## About this task
An exact transcription of every record is needed, leaving out the pictures.

## Dataset records
┄┄┄┄┄┄

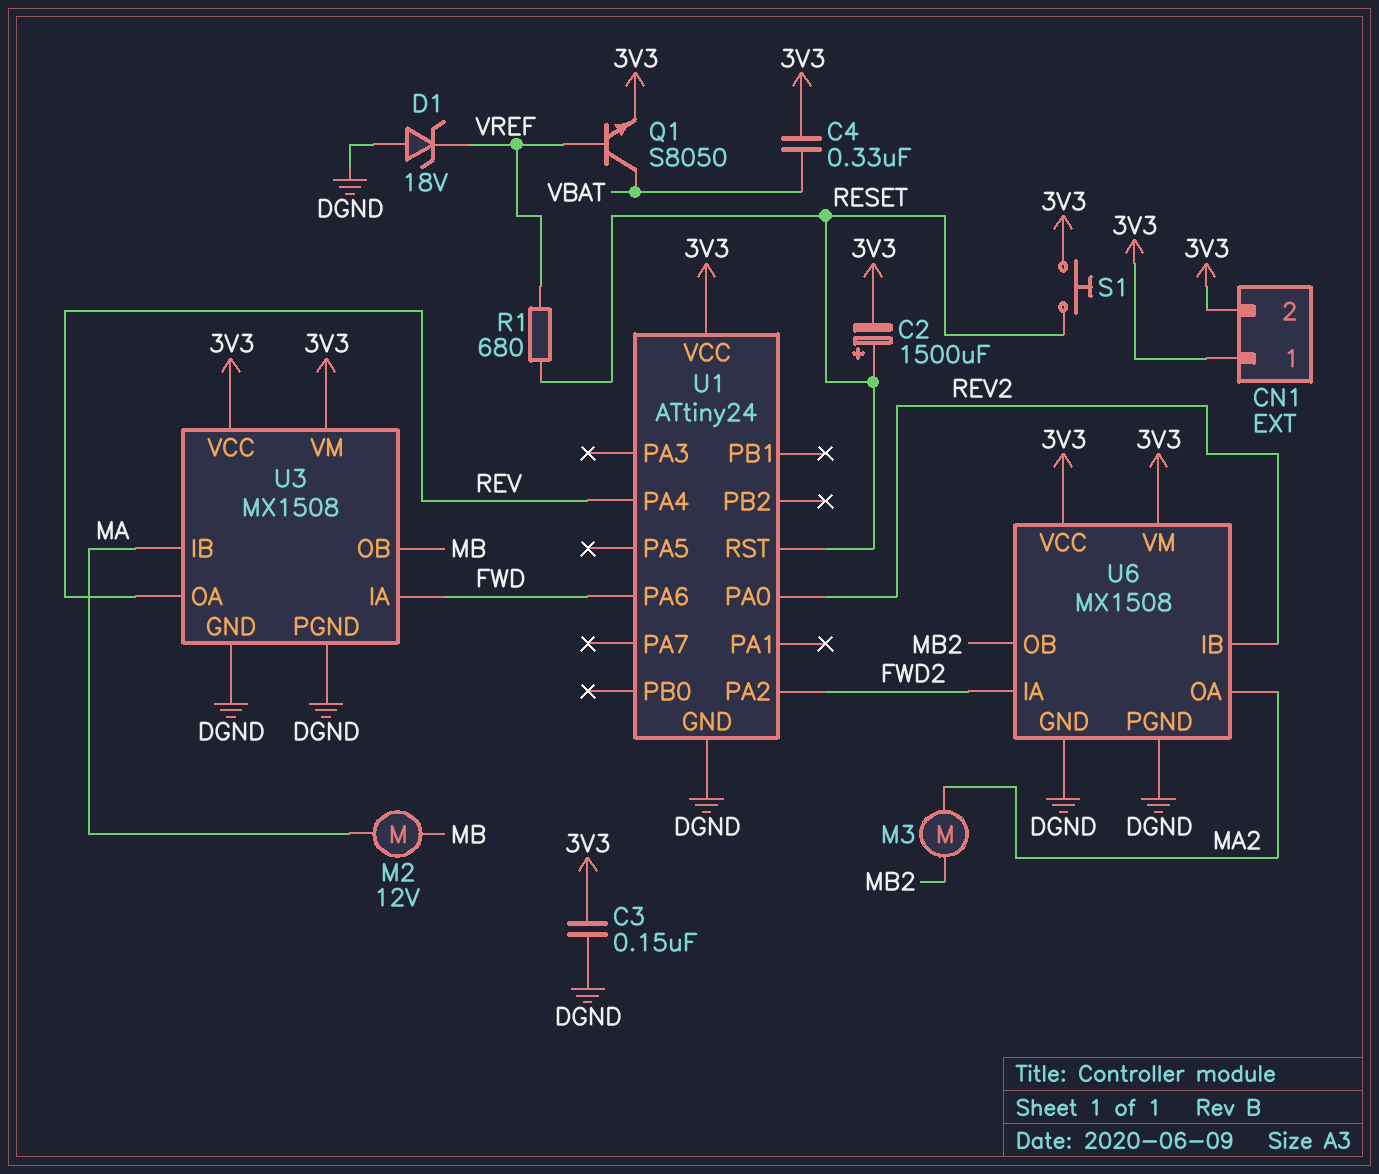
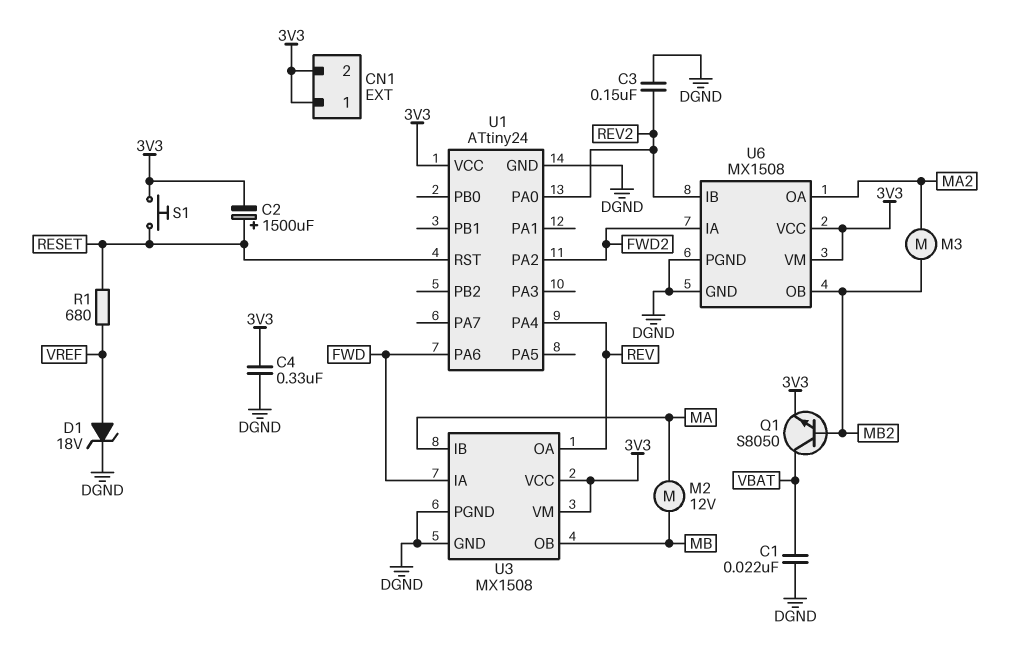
C1: none -> 22nF (DGND, VBAT)
C3: 150nF (3V3, DGND) -> 150nF (DGND, REV2)
C4: 330nF (3V3, VBAT) -> 330nF (3V3, DGND)
D1: zener 18V (A DGND, K VREF) -> zener 18V (A VREF, K DGND)
Q1: NPN S8050 (B VREF, C VBAT, E 3V3) -> NPN S8050 (B MB2, C VBAT, E 3V3)

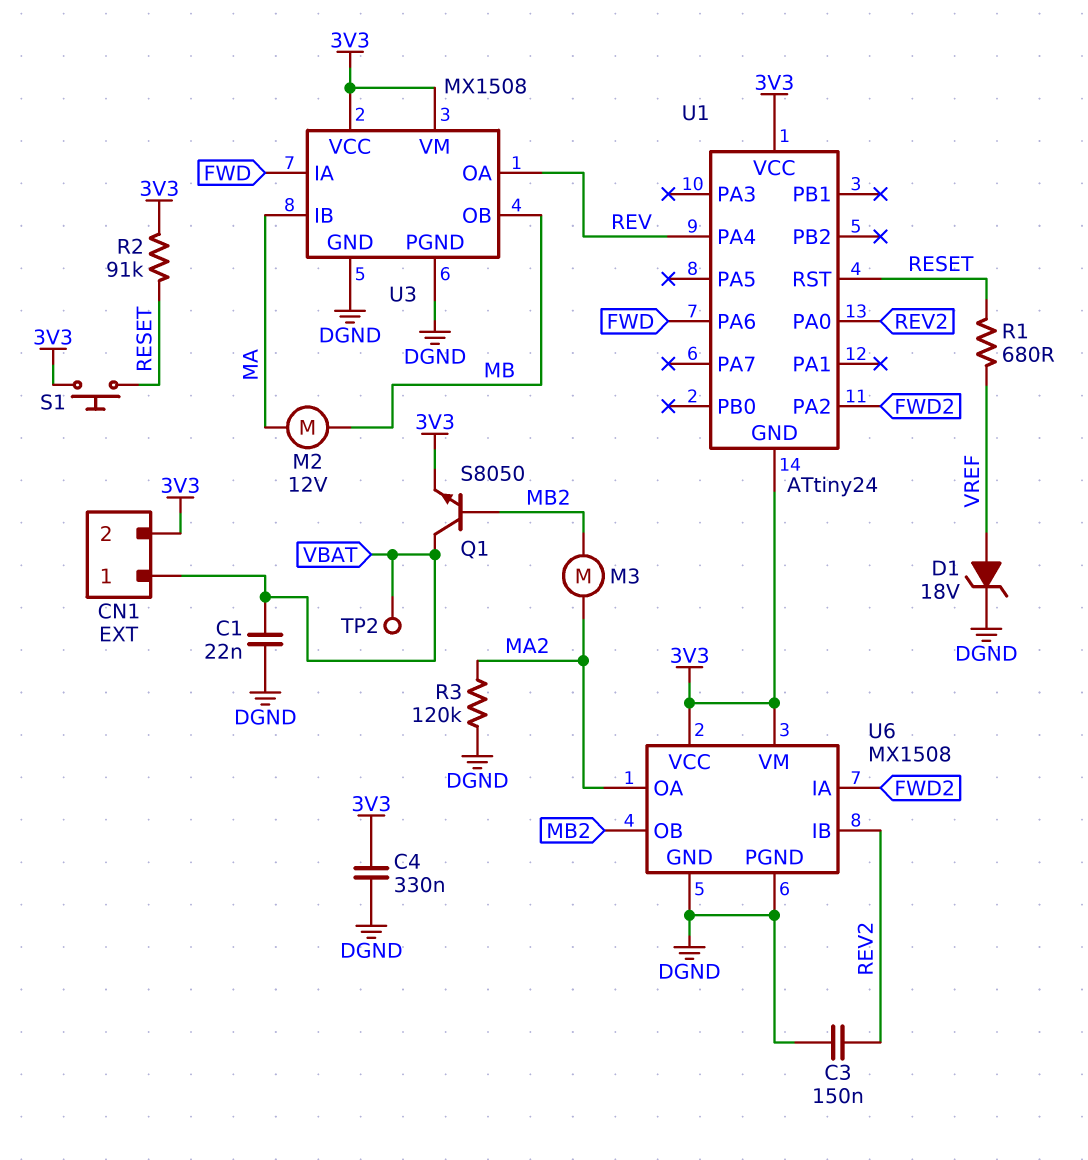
C2: 1500uF (plus RESET, minus 3V3) -> none
CN1 pin 1: 3V3 -> VBAT
R2: none -> 91k (3V3, RESET)
R3: none -> 120k (DGND, MA2)
TP2: none -> test point (VBAT)
U1 pin GND: DGND -> 3V3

┄┄┄┄┄┄

## Answer below
C1: none -> 22nF (DGND, VBAT)
C3: 150nF (3V3, DGND) -> 150nF (DGND, REV2)
C4: 330nF (3V3, VBAT) -> 330nF (3V3, DGND)
D1: zener 18V (A DGND, K VREF) -> zener 18V (A VREF, K DGND)
Q1: NPN S8050 (B VREF, C VBAT, E 3V3) -> NPN S8050 (B MB2, C VBAT, E 3V3)

C2: 1500uF (plus RESET, minus 3V3) -> none
CN1 pin 1: 3V3 -> VBAT
R2: none -> 91k (3V3, RESET)
R3: none -> 120k (DGND, MA2)
TP2: none -> test point (VBAT)
U1 pin GND: DGND -> 3V3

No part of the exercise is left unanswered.